Your goal →
Transcribe, exactly and without pictures, the lines below from the line with "D1: schottky (A COM, K N_2) -> none" to the line with "R7: 68k (+5V, N_28) -> 68k (N_25, N_28)", both ends included, and no others.

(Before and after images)
══════

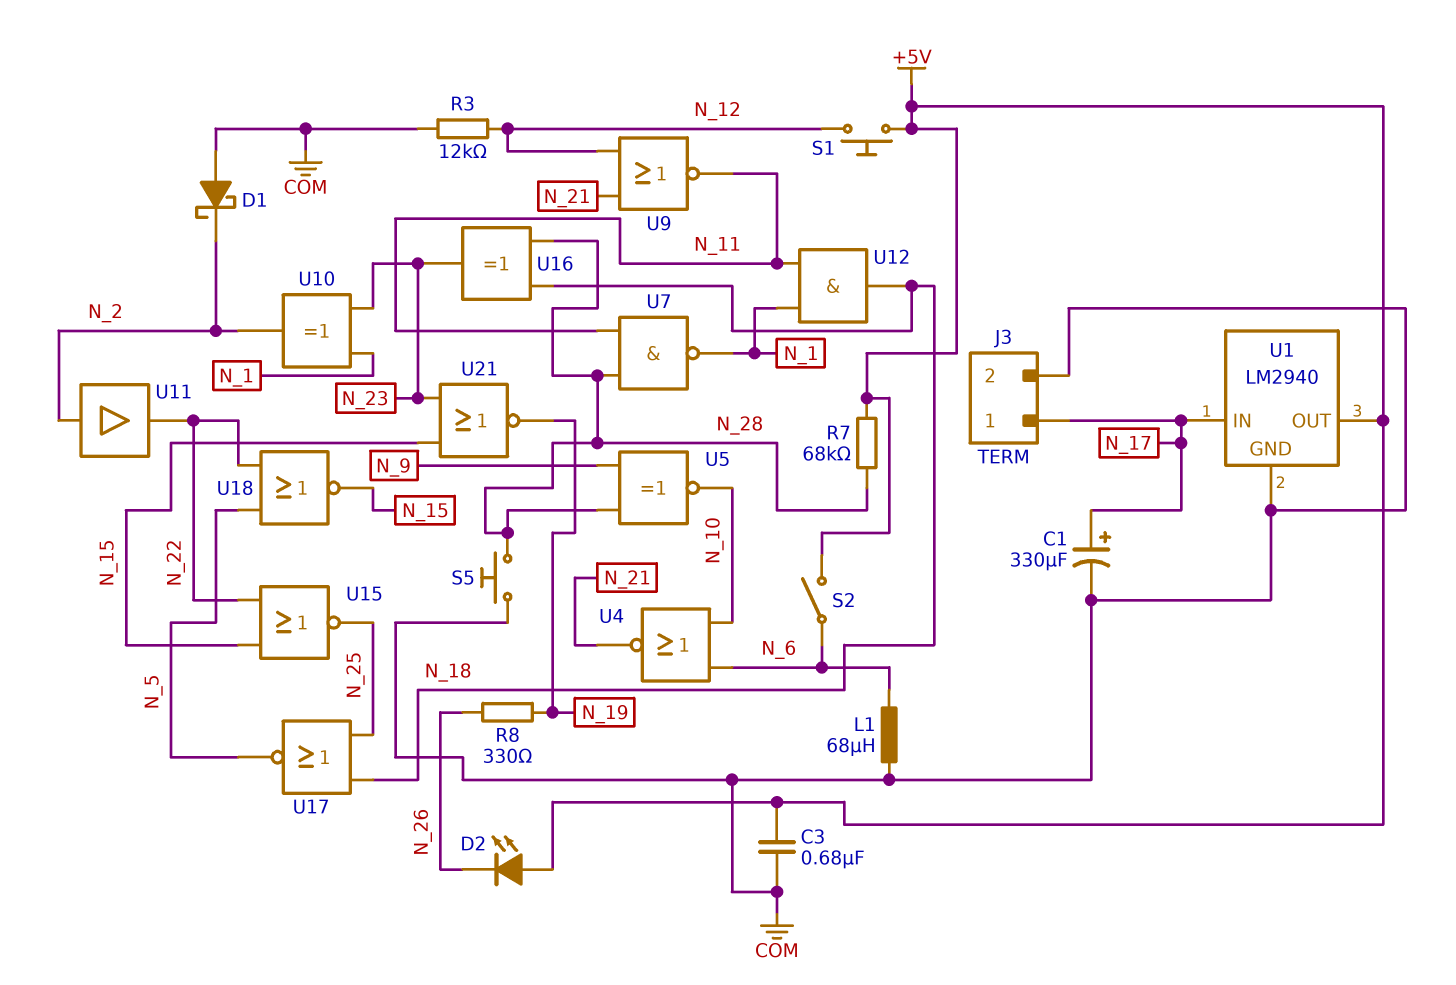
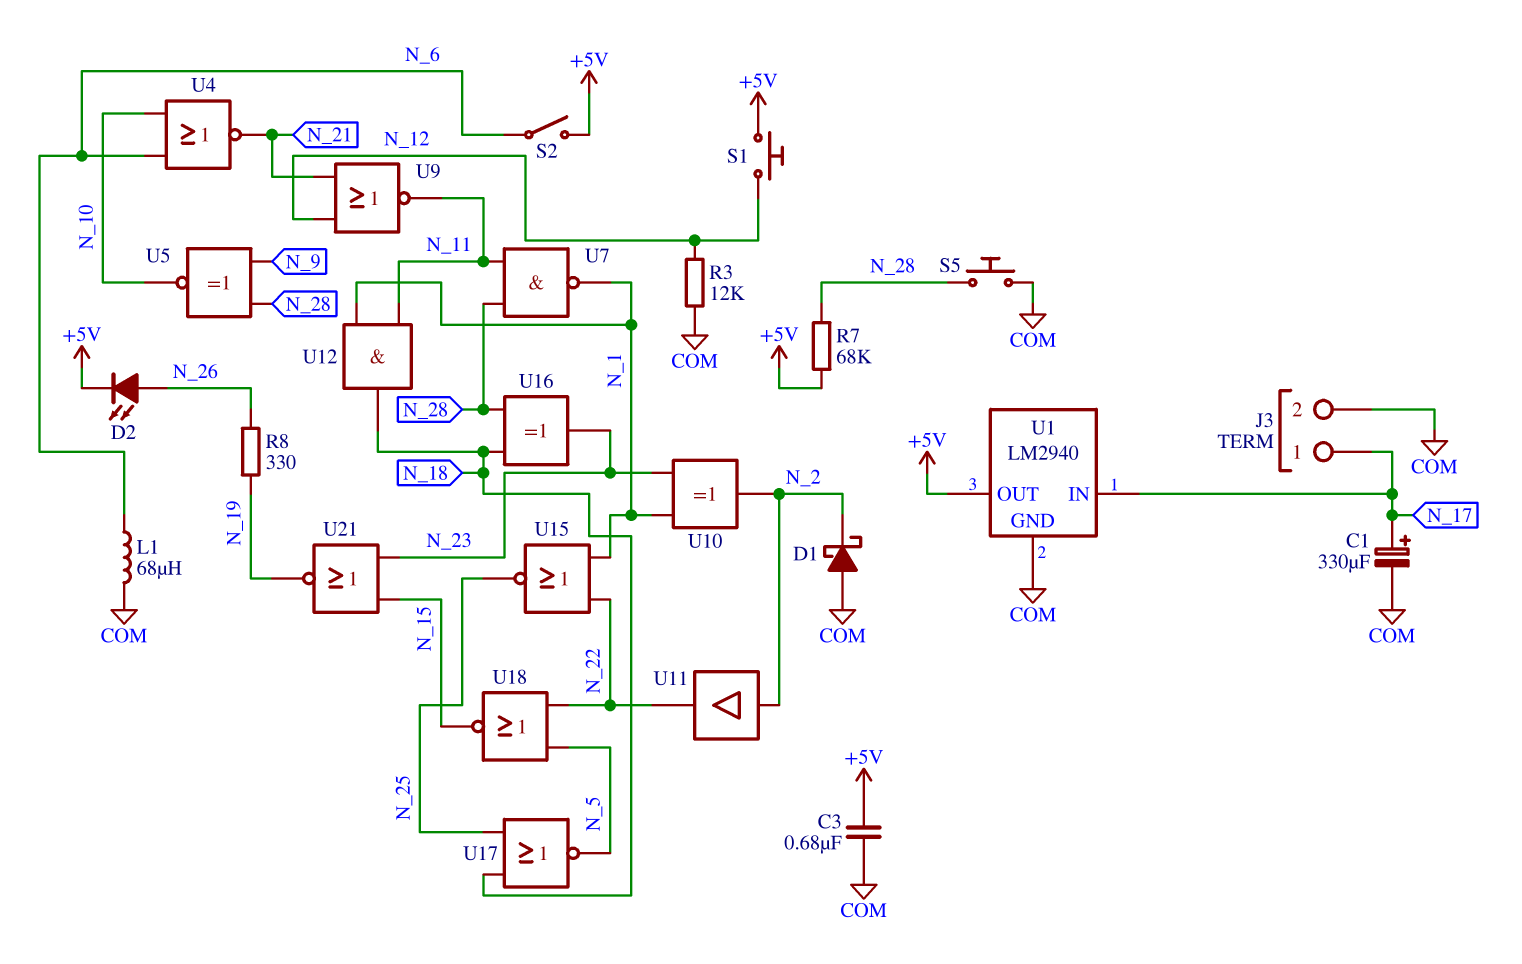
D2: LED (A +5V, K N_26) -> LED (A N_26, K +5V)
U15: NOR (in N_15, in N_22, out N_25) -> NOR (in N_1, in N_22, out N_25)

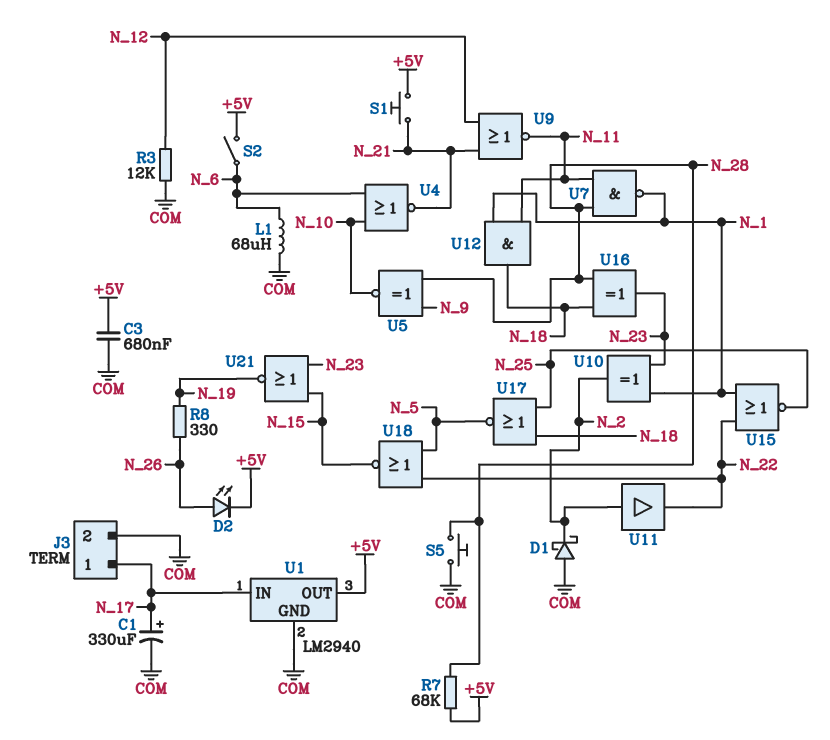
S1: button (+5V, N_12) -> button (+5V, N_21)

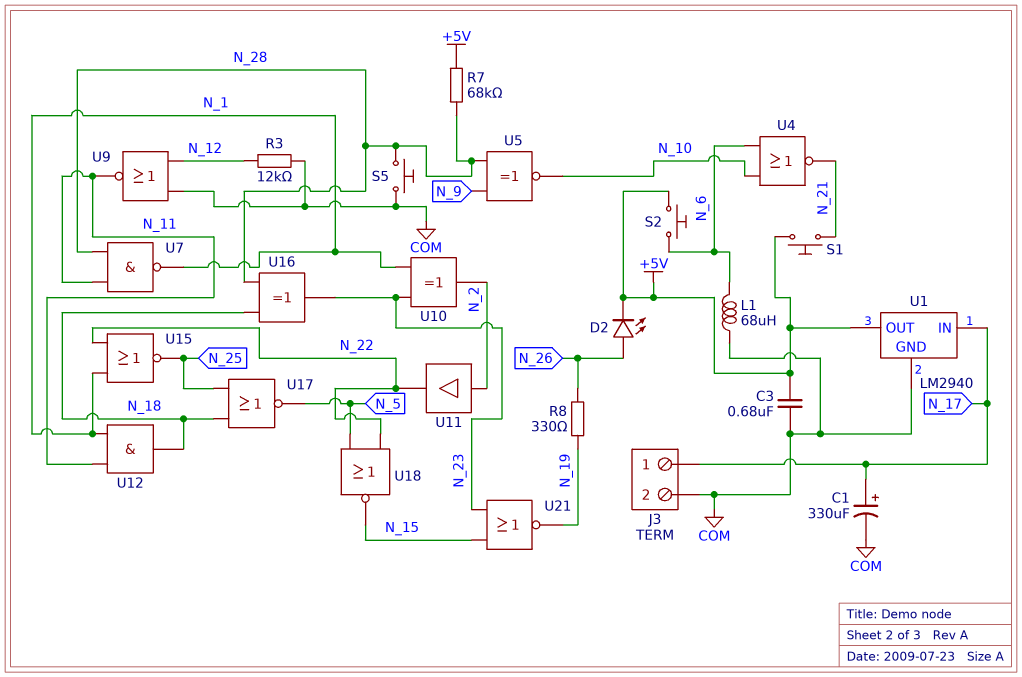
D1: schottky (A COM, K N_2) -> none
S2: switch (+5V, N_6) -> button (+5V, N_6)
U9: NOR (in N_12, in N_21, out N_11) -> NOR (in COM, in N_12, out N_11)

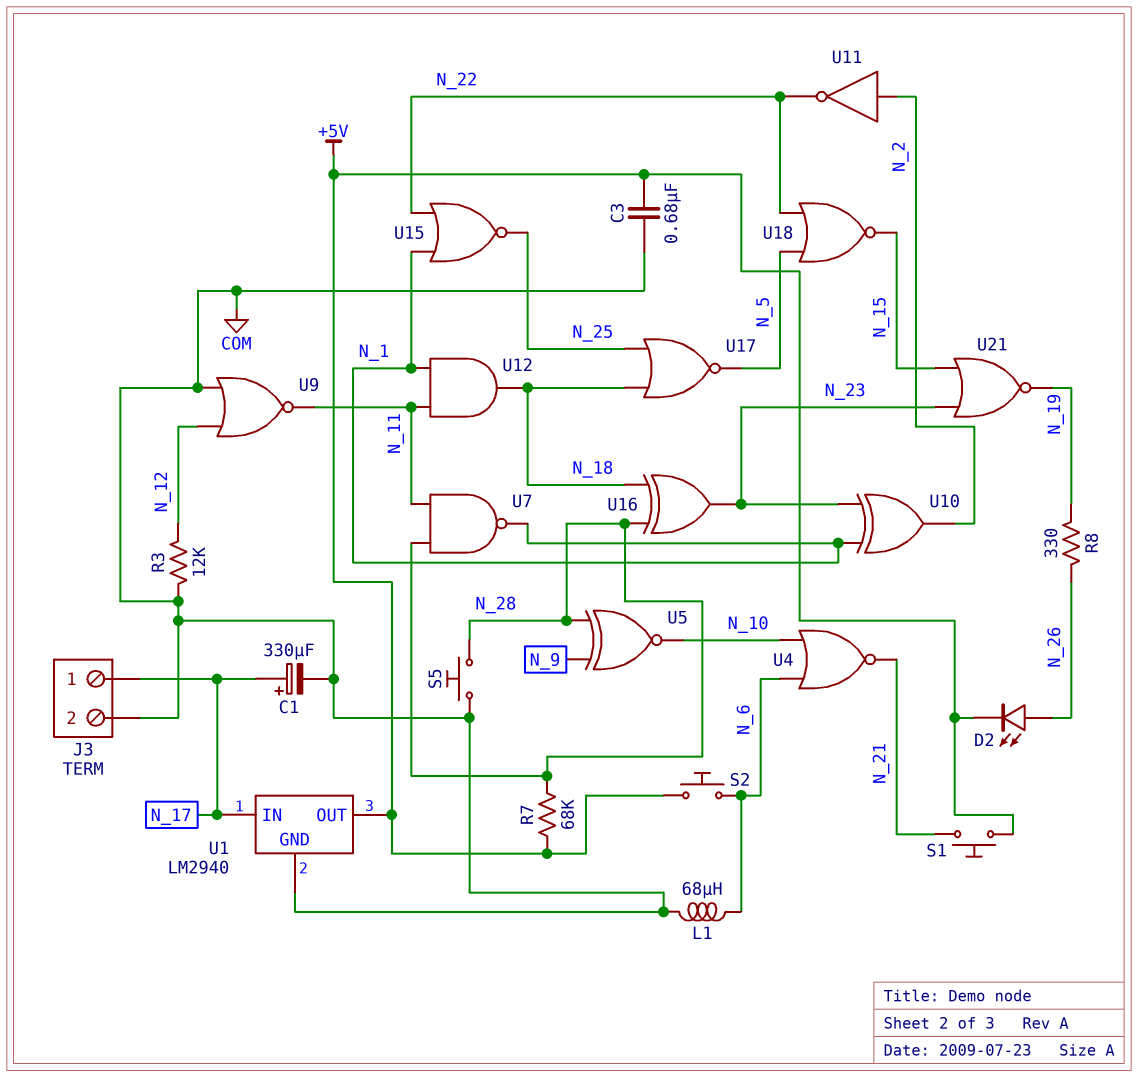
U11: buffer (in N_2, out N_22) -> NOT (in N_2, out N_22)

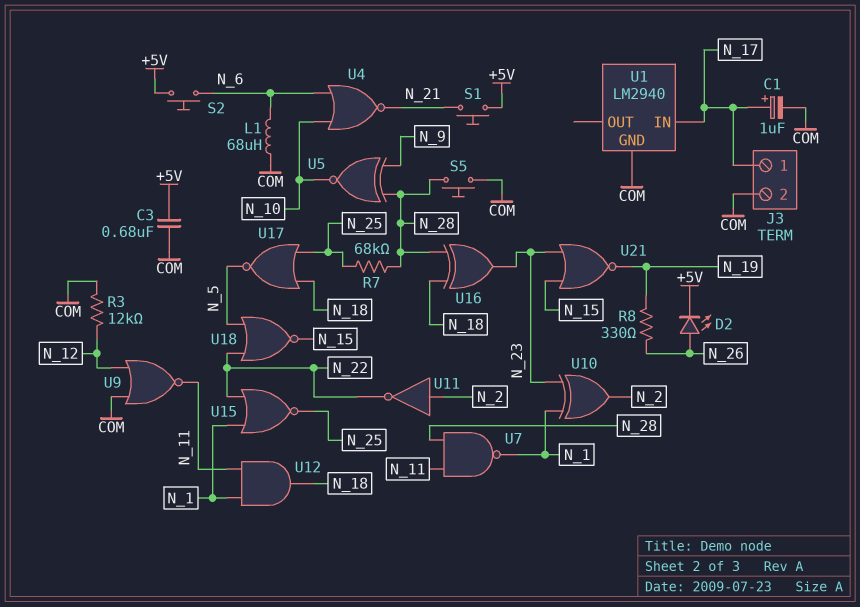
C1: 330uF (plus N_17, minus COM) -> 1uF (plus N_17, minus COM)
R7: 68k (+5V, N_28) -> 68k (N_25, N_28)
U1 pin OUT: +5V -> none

══════

Output of the exercise →
D1: schottky (A COM, K N_2) -> none
S2: switch (+5V, N_6) -> button (+5V, N_6)
U9: NOR (in N_12, in N_21, out N_11) -> NOR (in COM, in N_12, out N_11)

U11: buffer (in N_2, out N_22) -> NOT (in N_2, out N_22)

C1: 330uF (plus N_17, minus COM) -> 1uF (plus N_17, minus COM)
R7: 68k (+5V, N_28) -> 68k (N_25, N_28)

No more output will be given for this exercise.